### Task requirements
Count the lines in the listing below that contain the string "dial", treating uppercase and lowercase as different, and reply with the number alone.

### Data records
============
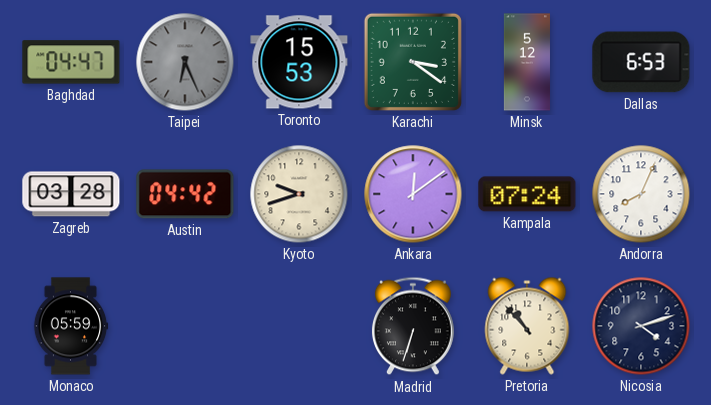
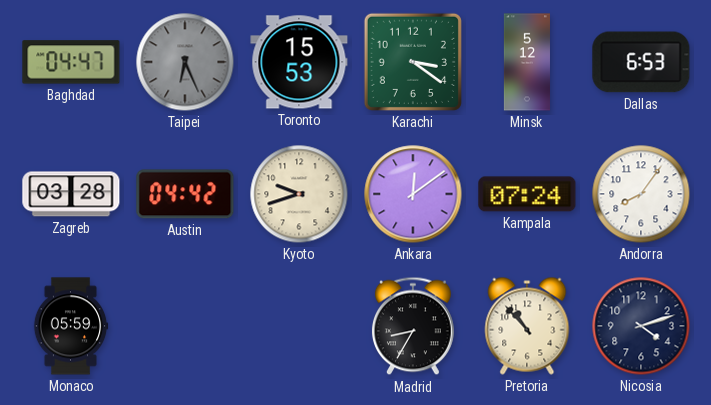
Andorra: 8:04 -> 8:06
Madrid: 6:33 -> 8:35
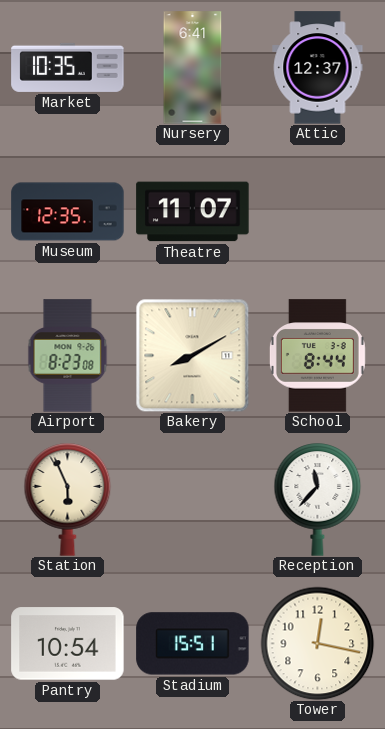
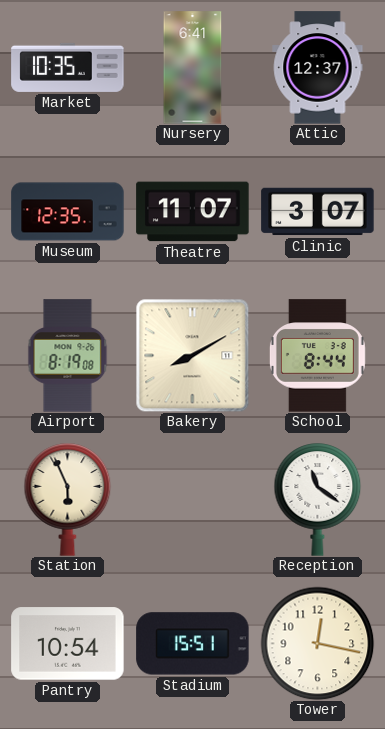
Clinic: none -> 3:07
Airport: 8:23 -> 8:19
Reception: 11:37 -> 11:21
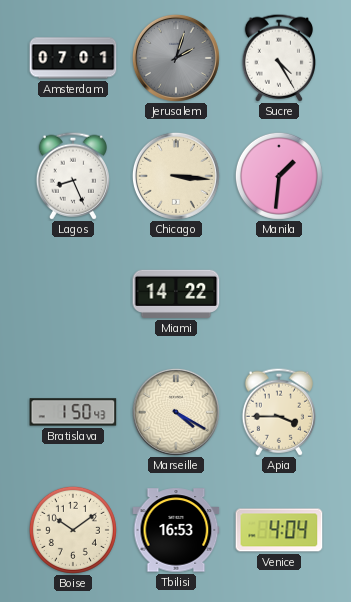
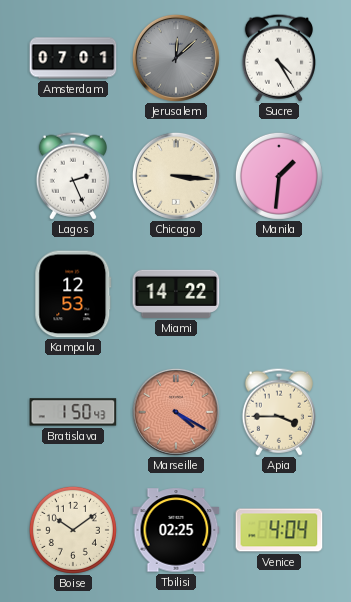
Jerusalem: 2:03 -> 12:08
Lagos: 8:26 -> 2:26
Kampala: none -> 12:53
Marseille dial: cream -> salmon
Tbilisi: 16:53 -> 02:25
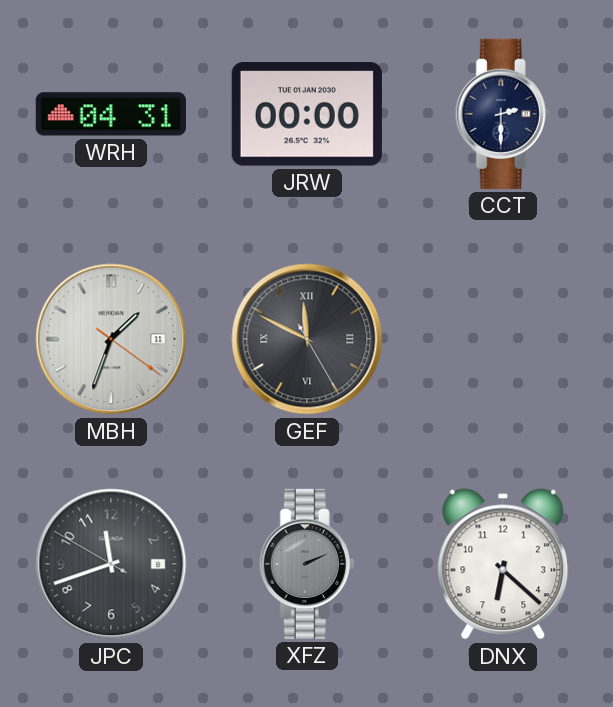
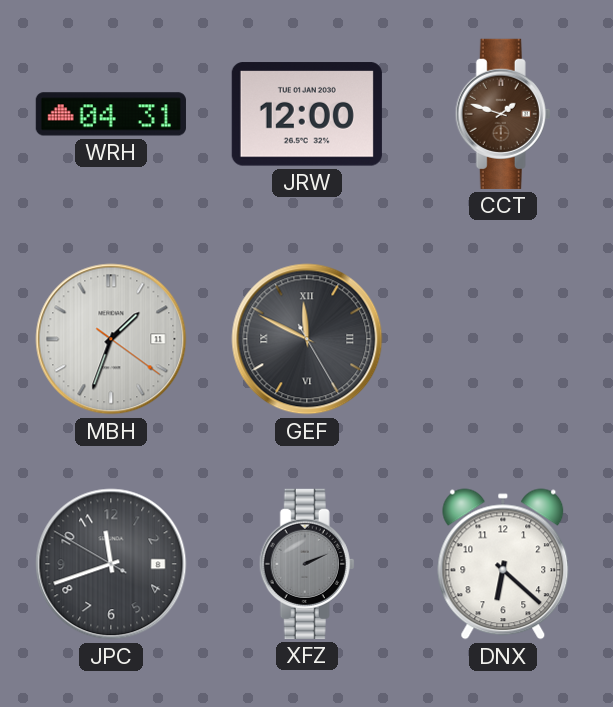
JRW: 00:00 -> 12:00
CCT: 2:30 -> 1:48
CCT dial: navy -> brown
============
### The reply
2